Records provided below:
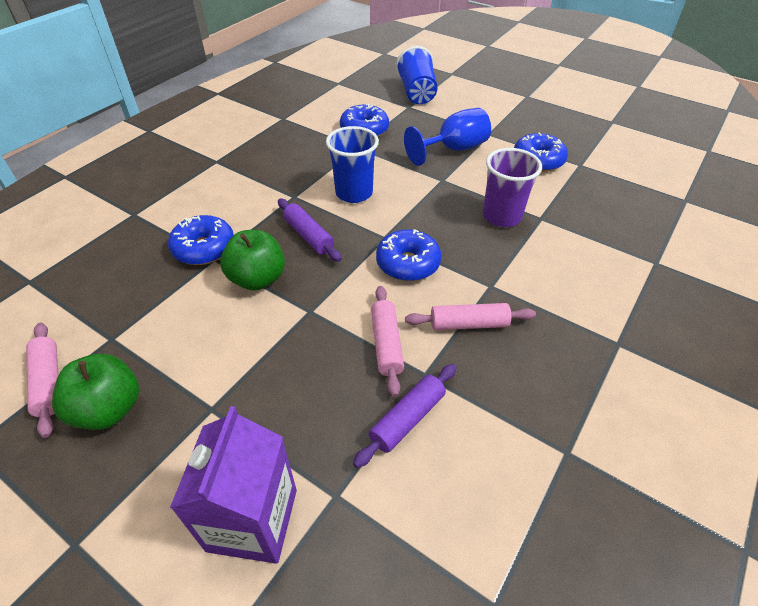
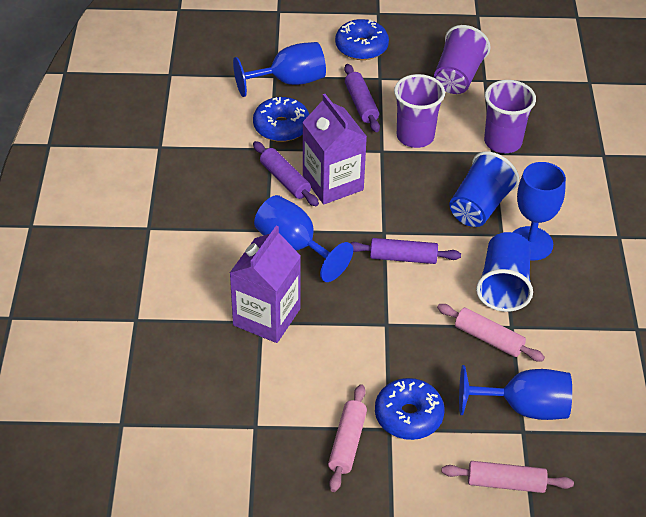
blue donut: 4 -> 3
blue goblet: 1 -> 4
green apple: 2 -> 0
purple carton: 1 -> 2
purple cup: 1 -> 3
purple rolling pin: 2 -> 3

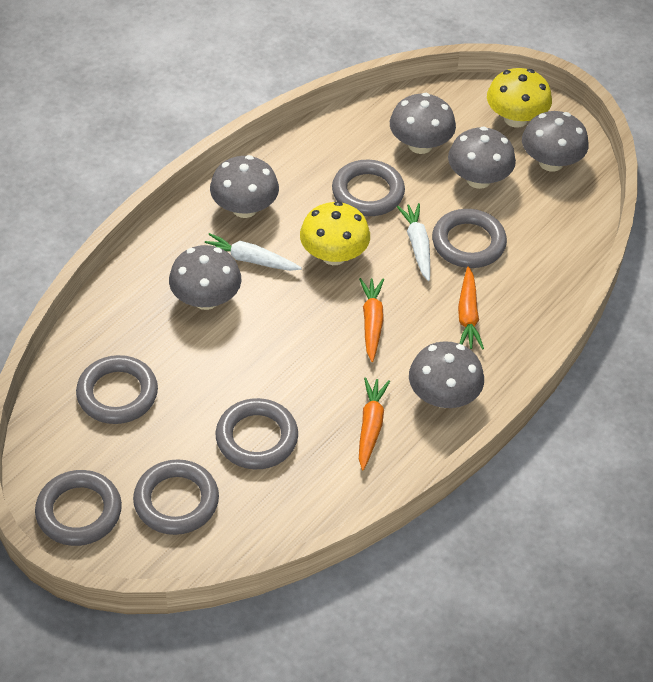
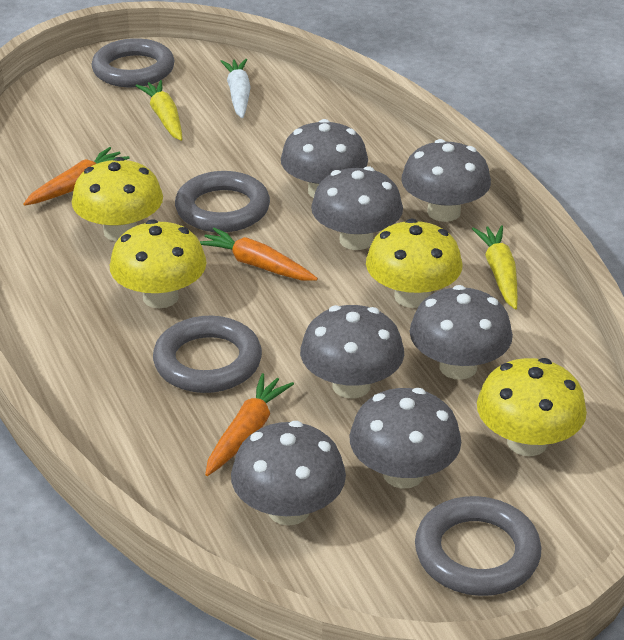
grey mushroom: 6 -> 7
grey ring: 6 -> 4
white carrot: 2 -> 1
yellow carrot: 0 -> 2
yellow mushroom: 2 -> 4

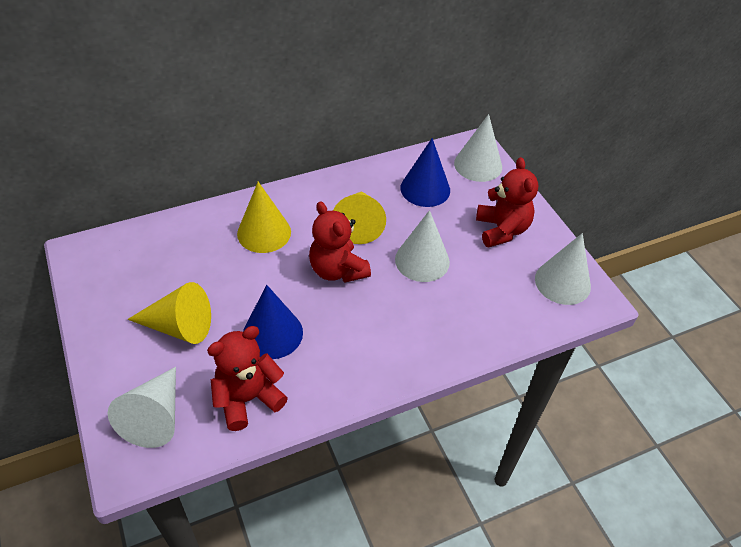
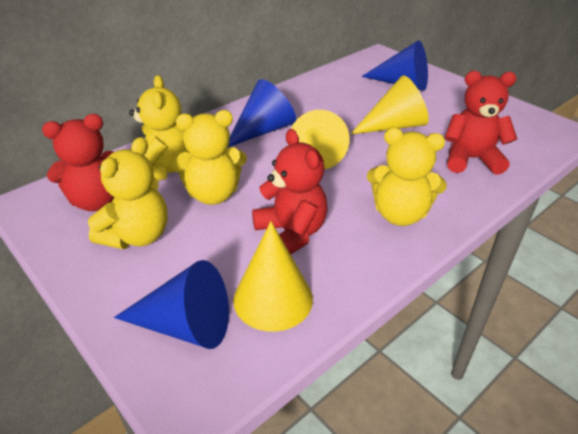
blue cone: 2 -> 3
white cone: 4 -> 0
yellow teddy bear: 0 -> 4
End of Records provided.
- _Exercise requirements_: Retype only the lines from the line with "yellow carrot: 0 -> 2" through the last line of the data. Keep both ends and skip the pictures.

- _Output below_:
yellow carrot: 0 -> 2
yellow mushroom: 2 -> 4

blue cone: 2 -> 3
white cone: 4 -> 0
yellow teddy bear: 0 -> 4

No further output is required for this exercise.